* **Work to be completed**: In your copy, each record should read exactly as it does below, and no pictures should be present.

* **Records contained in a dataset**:
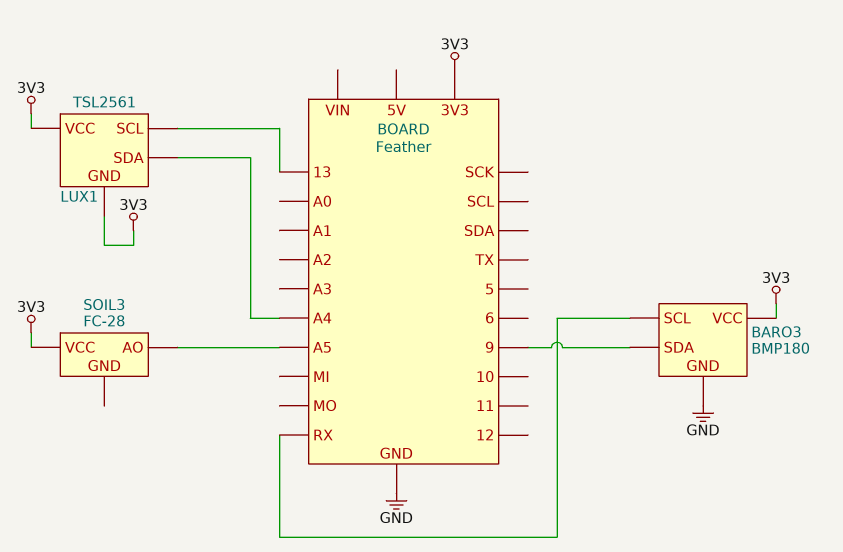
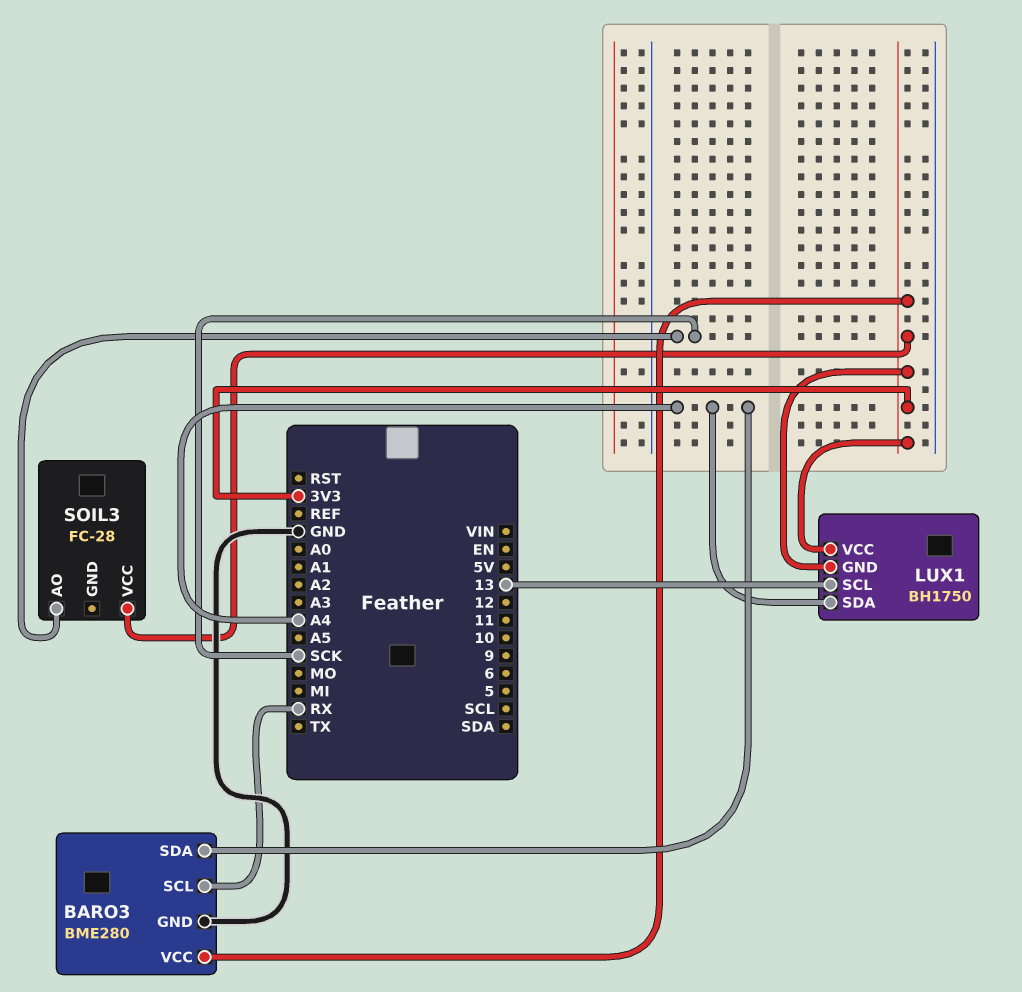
BARO3: BMP180 -> BME280
BARO3 pin SDA: 9 -> A4
LUX1: TSL2561 -> BH1750
SOIL3 pin AO: A5 -> SCK

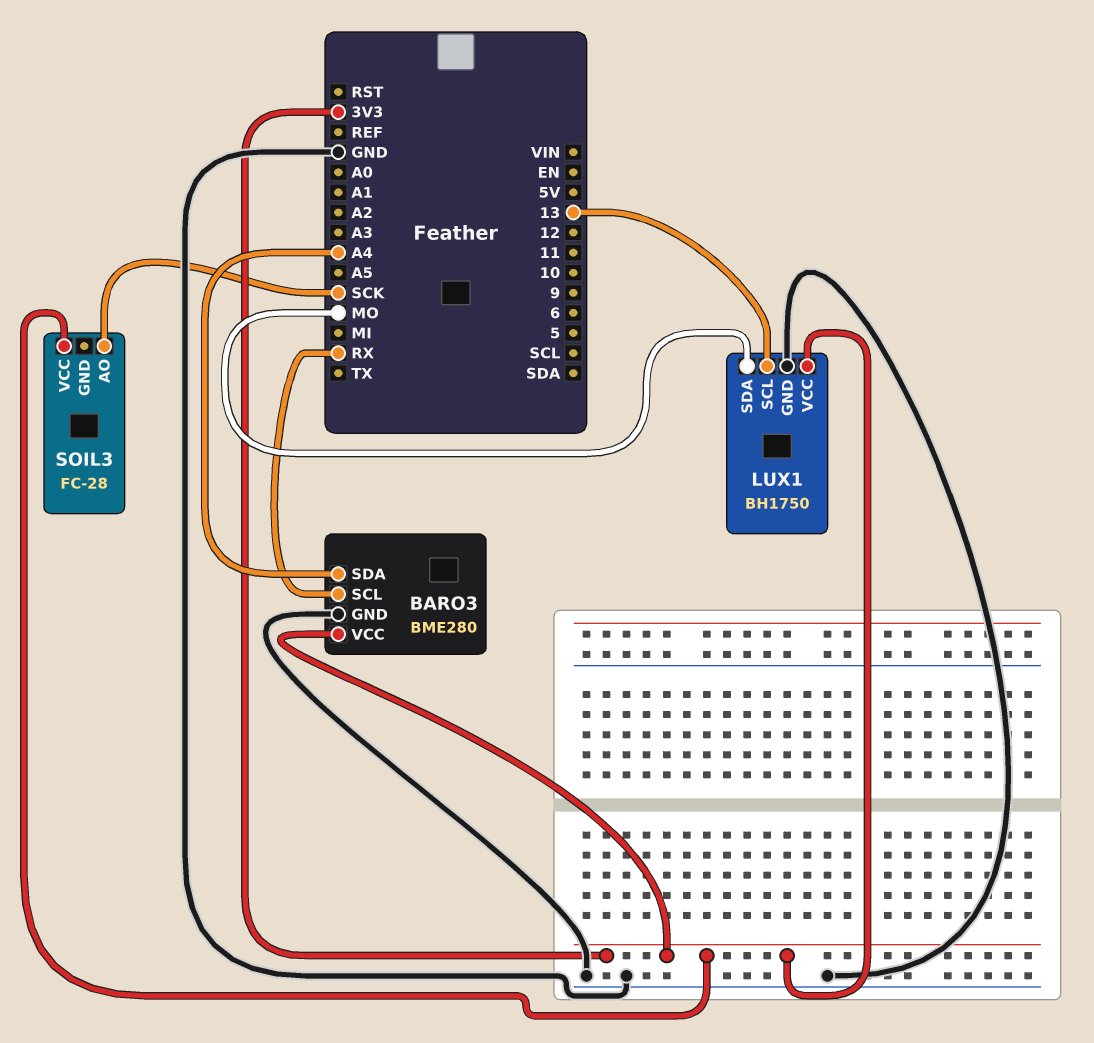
LUX1 pin GND: 3V3 -> GND
LUX1 pin SDA: A4 -> MO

* **Result for this task**:
BARO3: BMP180 -> BME280
BARO3 pin SDA: 9 -> A4
LUX1: TSL2561 -> BH1750
SOIL3 pin AO: A5 -> SCK

LUX1 pin GND: 3V3 -> GND
LUX1 pin SDA: A4 -> MO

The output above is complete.